Work required:
The answer must consist of each line of the records below that contains the string "purple".

Supplied material:
********************

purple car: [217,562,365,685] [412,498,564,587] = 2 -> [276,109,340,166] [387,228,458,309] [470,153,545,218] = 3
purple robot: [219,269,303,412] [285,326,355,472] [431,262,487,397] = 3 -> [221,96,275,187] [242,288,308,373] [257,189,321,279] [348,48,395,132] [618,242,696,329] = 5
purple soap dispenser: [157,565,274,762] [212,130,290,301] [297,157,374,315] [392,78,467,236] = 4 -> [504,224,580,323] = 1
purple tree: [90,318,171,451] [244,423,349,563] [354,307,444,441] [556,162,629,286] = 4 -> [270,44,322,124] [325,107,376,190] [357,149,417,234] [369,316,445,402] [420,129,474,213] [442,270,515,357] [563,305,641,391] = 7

********************

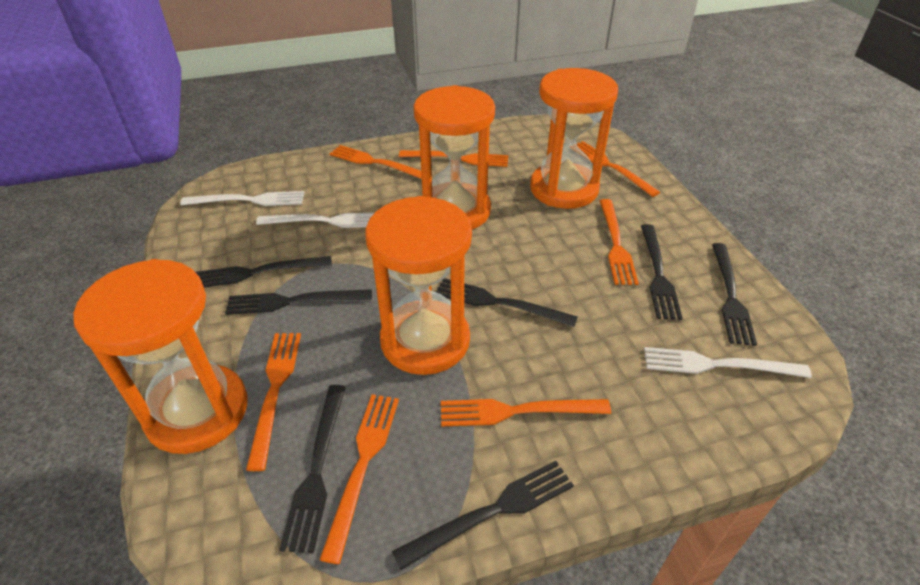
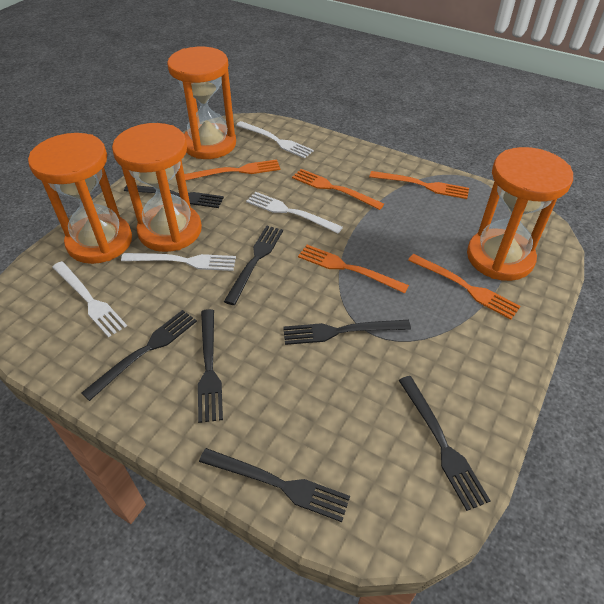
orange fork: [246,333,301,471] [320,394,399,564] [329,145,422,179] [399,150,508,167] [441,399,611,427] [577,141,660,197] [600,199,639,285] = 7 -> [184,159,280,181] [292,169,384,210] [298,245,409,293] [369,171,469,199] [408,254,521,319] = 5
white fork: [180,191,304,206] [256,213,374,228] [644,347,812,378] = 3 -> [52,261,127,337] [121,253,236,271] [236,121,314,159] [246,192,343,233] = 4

********************

Expected answer:
purple car: [217,562,365,685] [412,498,564,587] = 2 -> [276,109,340,166] [387,228,458,309] [470,153,545,218] = 3
purple robot: [219,269,303,412] [285,326,355,472] [431,262,487,397] = 3 -> [221,96,275,187] [242,288,308,373] [257,189,321,279] [348,48,395,132] [618,242,696,329] = 5
purple soap dispenser: [157,565,274,762] [212,130,290,301] [297,157,374,315] [392,78,467,236] = 4 -> [504,224,580,323] = 1
purple tree: [90,318,171,451] [244,423,349,563] [354,307,444,441] [556,162,629,286] = 4 -> [270,44,322,124] [325,107,376,190] [357,149,417,234] [369,316,445,402] [420,129,474,213] [442,270,515,357] [563,305,641,391] = 7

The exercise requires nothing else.